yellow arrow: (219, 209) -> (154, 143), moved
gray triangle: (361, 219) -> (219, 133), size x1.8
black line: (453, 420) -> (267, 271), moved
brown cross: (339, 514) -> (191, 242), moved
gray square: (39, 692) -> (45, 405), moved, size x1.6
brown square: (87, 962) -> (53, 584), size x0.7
-------
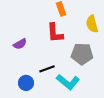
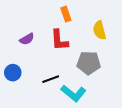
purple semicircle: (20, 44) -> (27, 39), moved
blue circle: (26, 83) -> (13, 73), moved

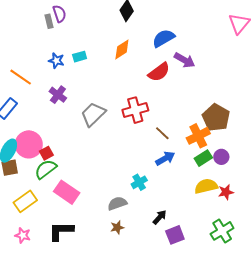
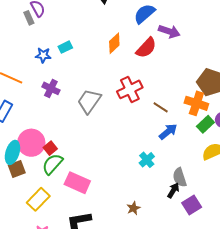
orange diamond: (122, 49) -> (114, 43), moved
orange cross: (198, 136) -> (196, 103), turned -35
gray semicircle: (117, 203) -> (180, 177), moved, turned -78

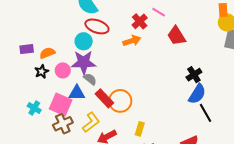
-------
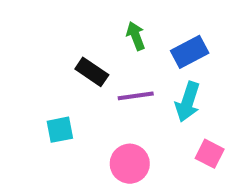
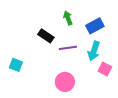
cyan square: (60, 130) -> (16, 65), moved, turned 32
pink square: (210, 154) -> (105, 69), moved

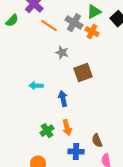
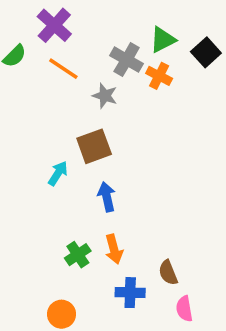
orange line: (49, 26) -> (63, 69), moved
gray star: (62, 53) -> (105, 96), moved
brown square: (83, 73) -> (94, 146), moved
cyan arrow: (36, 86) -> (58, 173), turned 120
-------
Your task: Using only the listing above, restate exactly the lines from the line containing "gray triangle: (361, 219)" through the line containing "brown square: (87, 962)", both included.

Answer below:
gray triangle: (361, 219) -> (219, 133), size x1.8
black line: (453, 420) -> (267, 271), moved
brown cross: (339, 514) -> (191, 242), moved
gray square: (39, 692) -> (45, 405), moved, size x1.6
brown square: (87, 962) -> (53, 584), size x0.7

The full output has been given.